*** Opening of Records for processing ***
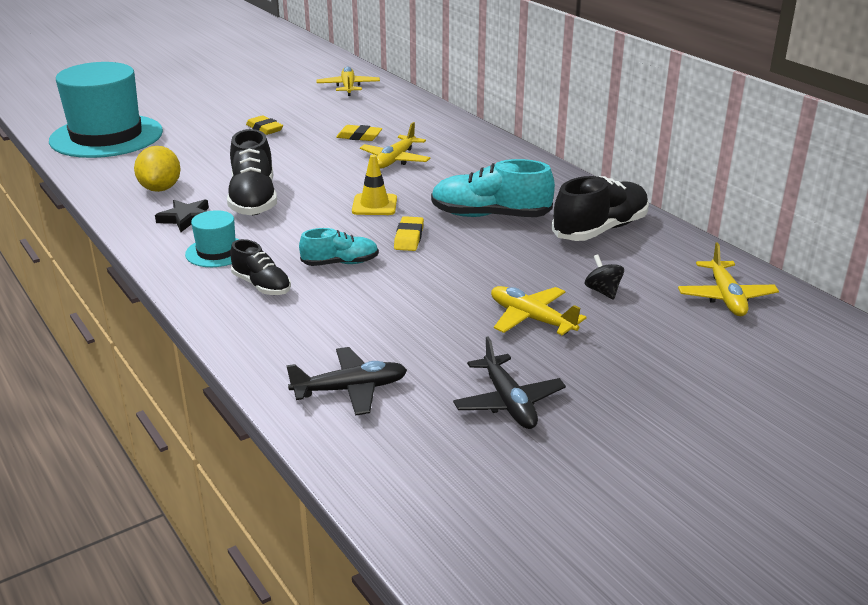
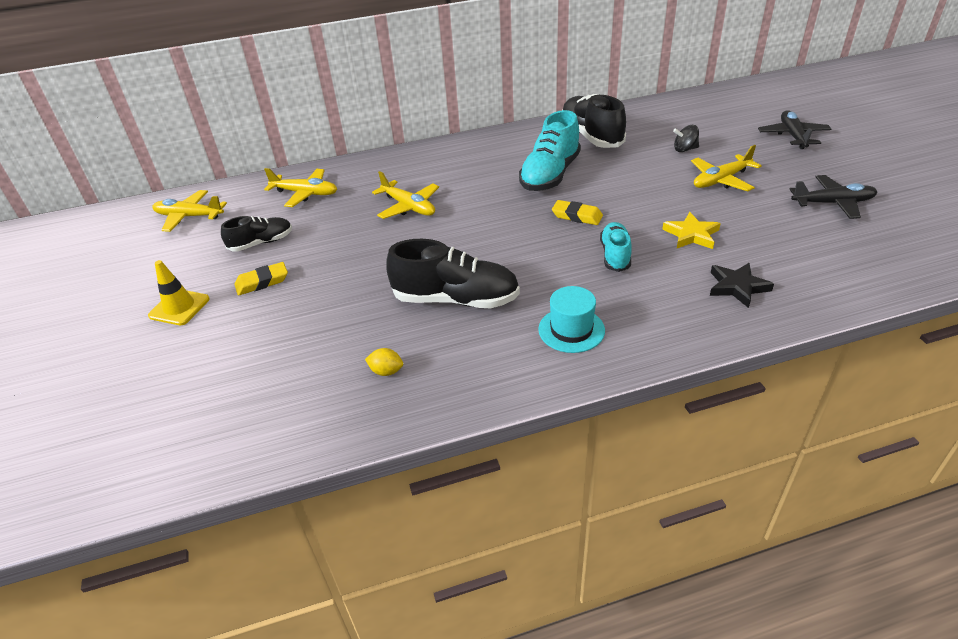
camera: 70 degrees left, 10 degrees up
(106, 136) = (168, 428): turquoise hat -> none
(160, 188) = (386, 371): yellow lemon -> yellow lemon, size x0.50
(186, 218) = (480, 350): black star -> black star (737, 287)
(262, 285) = (649, 303): black shoe -> black shoe (261, 243)
(350, 389) = (824, 267): black plane -> black plane (792, 136)
(359, 136) = (336, 221): yellow eraser -> none
(374, 205) = (504, 227): yellow traffic cone -> yellow traffic cone (179, 307)
(393, 303) = (691, 235): none -> yellow star
(726, 297) = (698, 113): yellow plane -> yellow plane (305, 193)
*** Close of Records for processing ***
Look through the entries and copy every line in which the string "black" appears.

Response for this exercise »
(186, 218) = (480, 350): black star -> black star (737, 287)
(262, 285) = (649, 303): black shoe -> black shoe (261, 243)
(350, 389) = (824, 267): black plane -> black plane (792, 136)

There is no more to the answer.